▶ _Try it_:
Copy the listing as it is written, and leave each picture out.

═════ Records for this exercise ═════

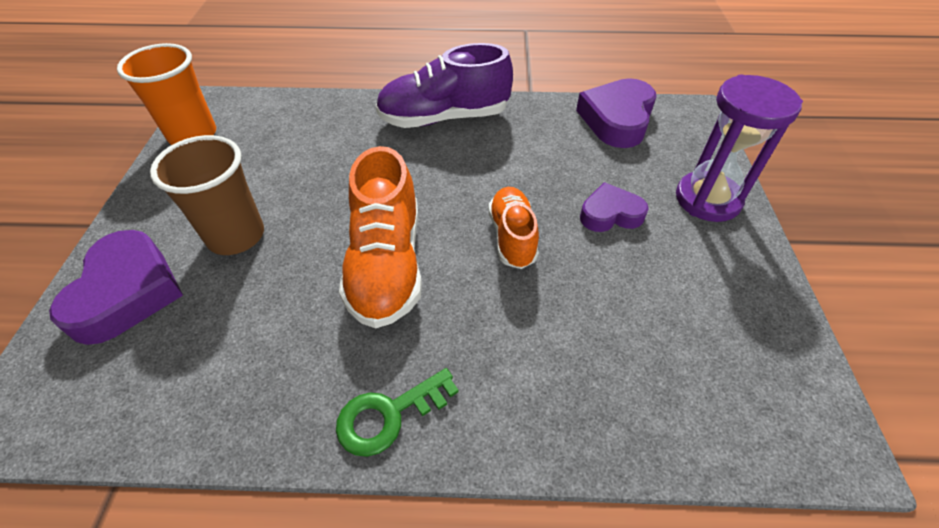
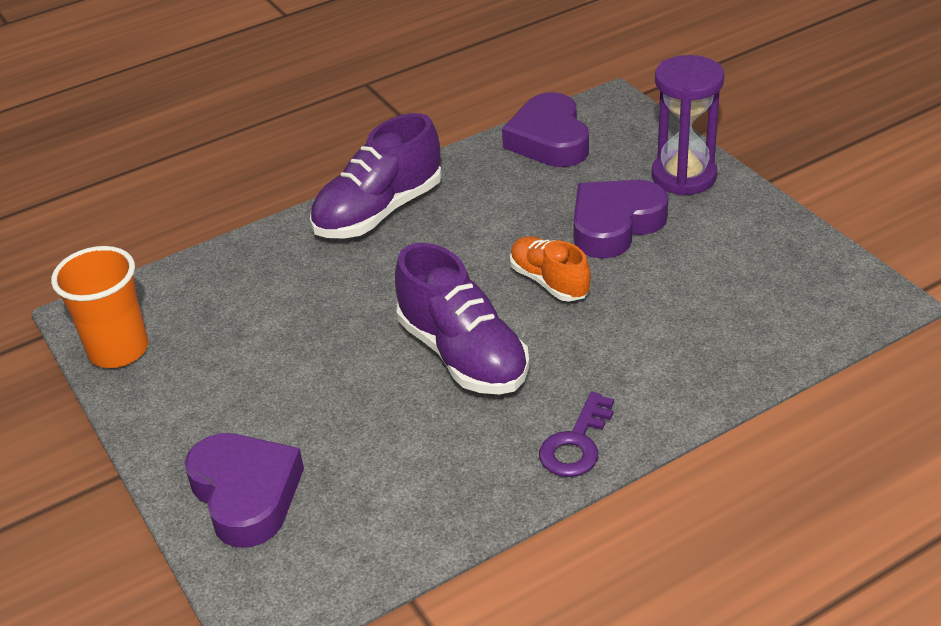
camera: 30 degrees left, 10 degrees down
(236, 236) = (293, 404): brown cup -> none
(386, 264) = (463, 354): orange shoe -> purple shoe
(389, 415) = (576, 443): green key -> purple key
(610, 214) = (615, 225): purple heart -> purple heart, size x1.62

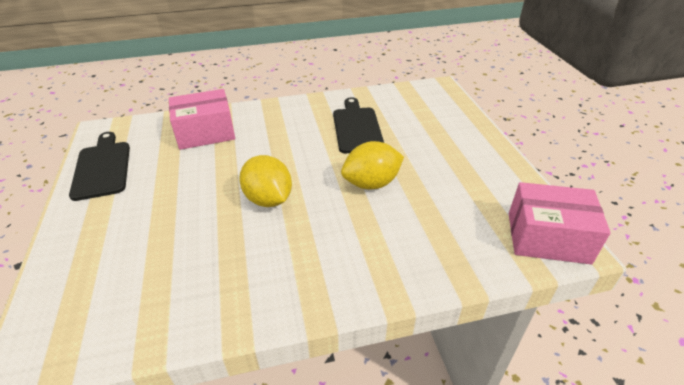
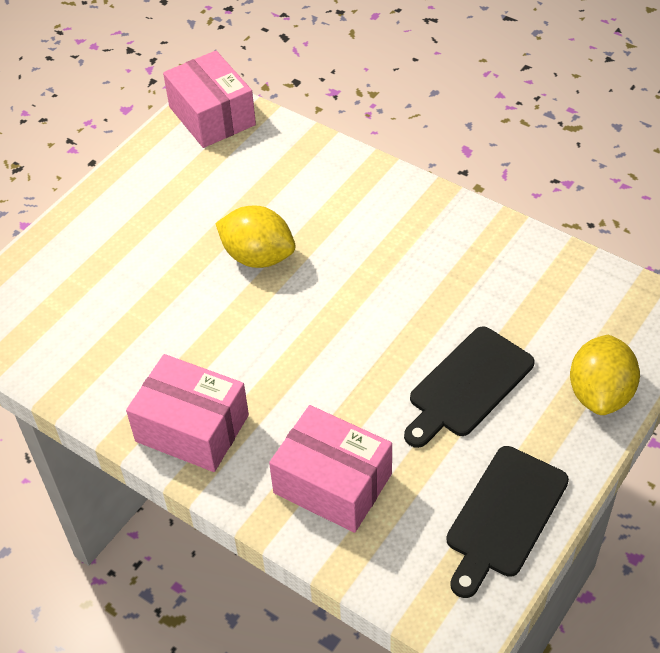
camera: 130 degrees left, 10 degrees up
(268, 199) = (369, 315): yellow lemon -> yellow lemon (600, 393)
(293, 113) = (192, 428): none -> pink box
(356, 128) = (163, 337): black cutting board -> black cutting board (468, 386)

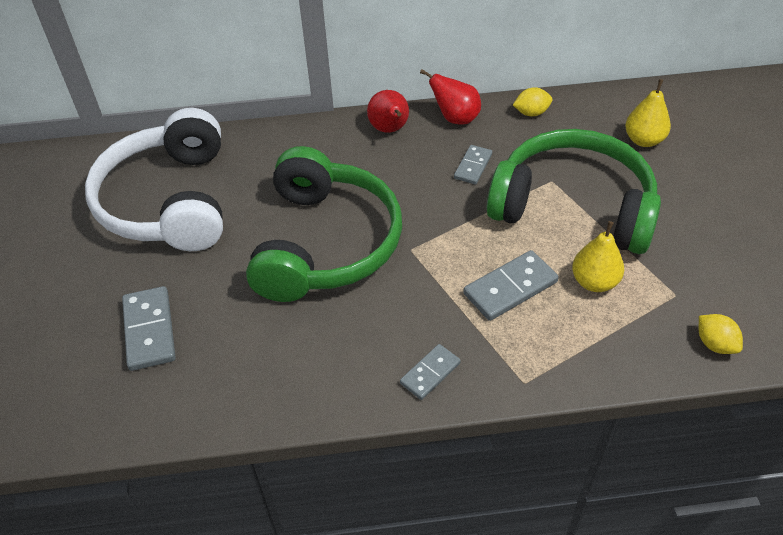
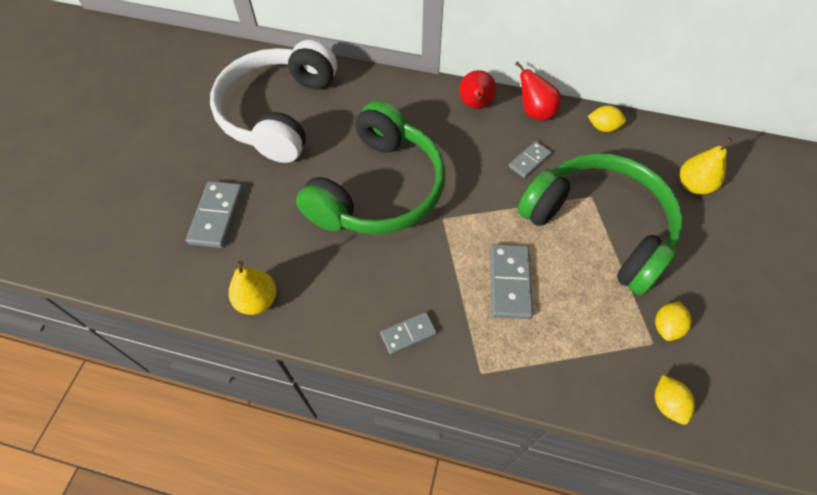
camera: 20 degrees right, 10 degrees up
(510, 288) = (509, 282): grey domino -> grey domino turned 75 degrees counterclockwise
(594, 282) = (585, 304): yellow pear -> yellow pear (257, 300)
(681, 276) = (666, 327): none -> yellow lemon

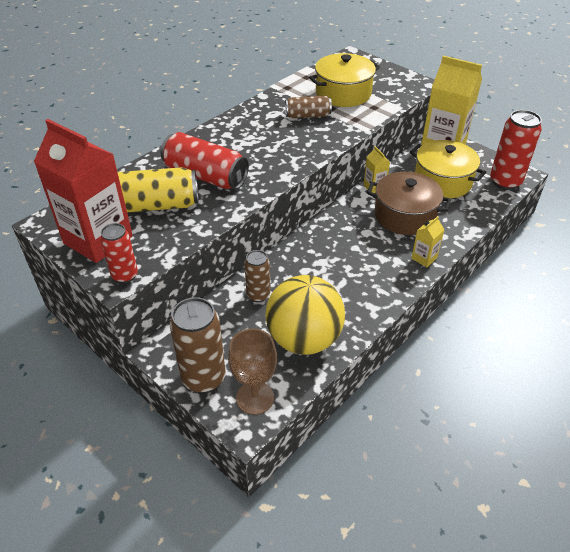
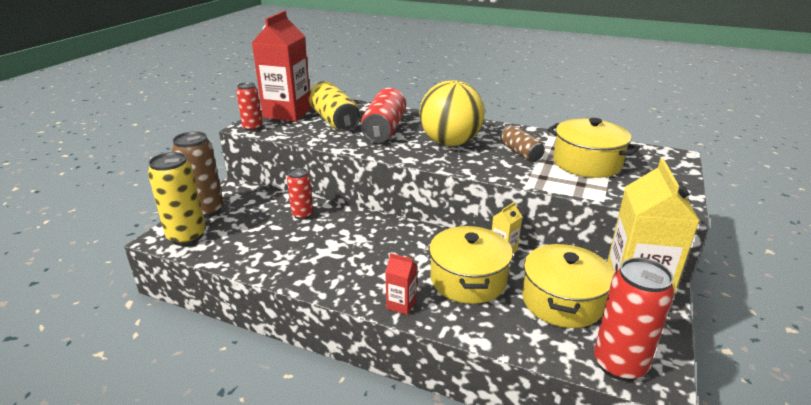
camera: 70 degrees right, 15 degrees down
(255, 398) = (187, 236): brown goblet -> yellow can
(258, 295) = (302, 215): brown can -> red can
(304, 339) = (255, 247): yellow ball -> yellow ball (450, 143)
(404, 216) = (468, 279): brown pot -> yellow pot
(424, 258) = (401, 305): yellow carton -> red carton

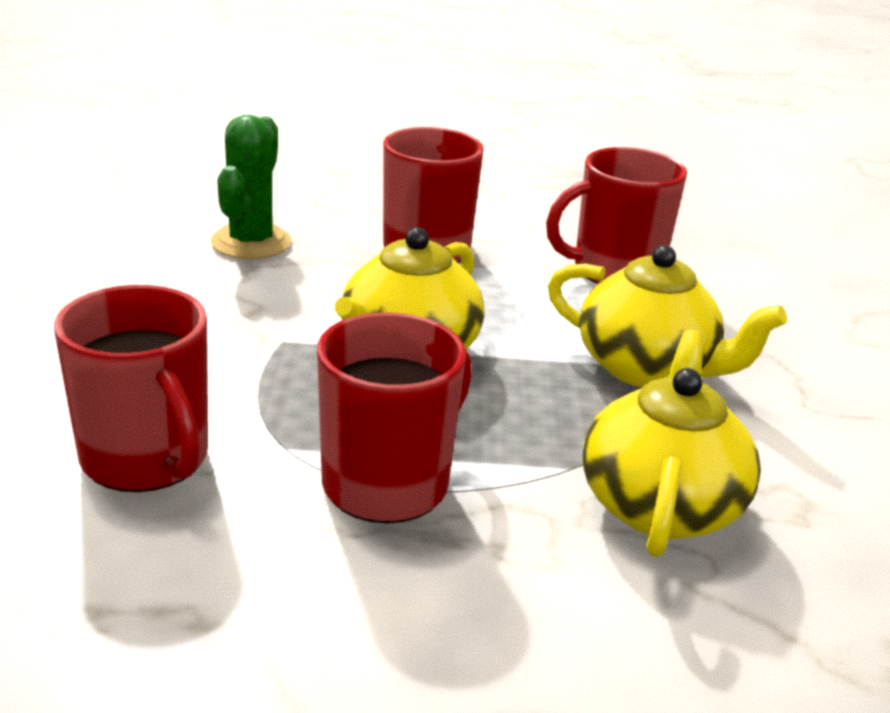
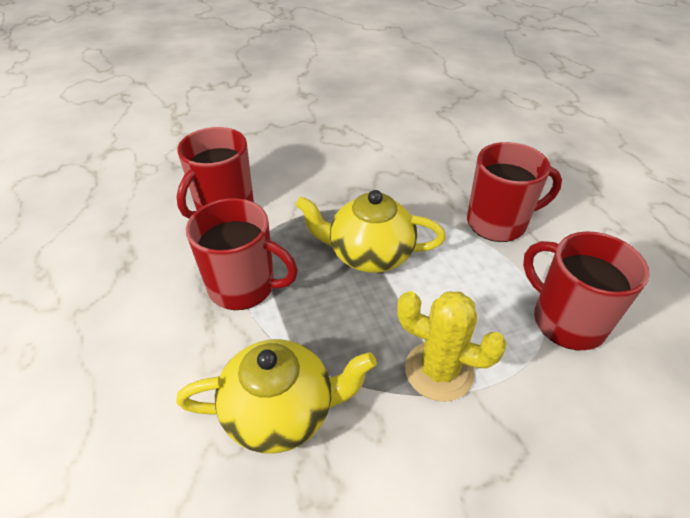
camera: 70 degrees right, 15 degrees up
(251, 242) = (433, 162): green cactus -> none
(646, 368) = (439, 371): yellow teapot -> yellow cactus

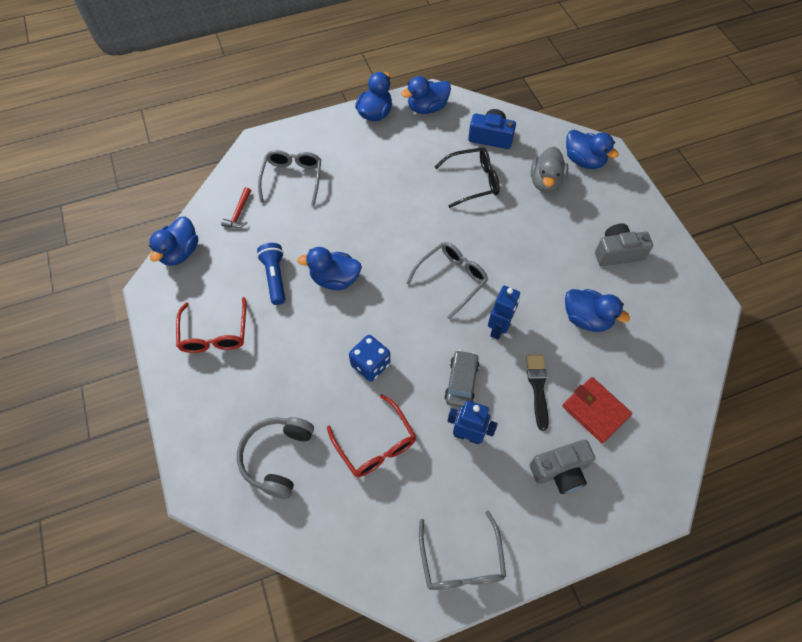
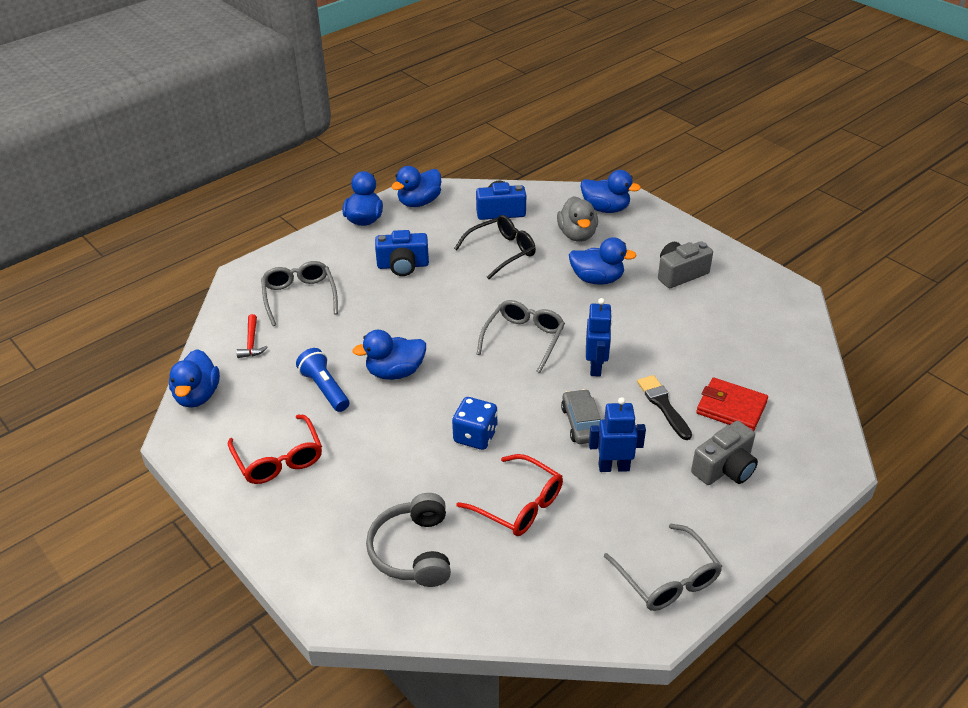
camera: 20 degrees left, 20 degrees down
(386, 171) = (403, 265): none -> blue camera
(586, 319) = (680, 335): blue duck -> blue duck (597, 279)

═════

▶ _Output_:
camera: 30 degrees left, 10 degrees down
(236, 236) = (293, 404): brown cup -> none
(386, 264) = (463, 354): orange shoe -> purple shoe
(389, 415) = (576, 443): green key -> purple key
(610, 214) = (615, 225): purple heart -> purple heart, size x1.62

camera: 130 degrees left, 10 degrees up
(268, 199) = (369, 315): yellow lemon -> yellow lemon (600, 393)
(293, 113) = (192, 428): none -> pink box
(356, 128) = (163, 337): black cutting board -> black cutting board (468, 386)

camera: 20 degrees right, 10 degrees up
(510, 288) = (509, 282): grey domino -> grey domino turned 75 degrees counterclockwise
(594, 282) = (585, 304): yellow pear -> yellow pear (257, 300)
(681, 276) = (666, 327): none -> yellow lemon

camera: 70 degrees right, 15 degrees down
(255, 398) = (187, 236): brown goblet -> yellow can
(258, 295) = (302, 215): brown can -> red can
(304, 339) = (255, 247): yellow ball -> yellow ball (450, 143)
(404, 216) = (468, 279): brown pot -> yellow pot
(424, 258) = (401, 305): yellow carton -> red carton

camera: 70 degrees right, 15 degrees up
(251, 242) = (433, 162): green cactus -> none
(646, 368) = (439, 371): yellow teapot -> yellow cactus

camera: 20 degrees left, 20 degrees down
(386, 171) = (403, 265): none -> blue camera
(586, 319) = (680, 335): blue duck -> blue duck (597, 279)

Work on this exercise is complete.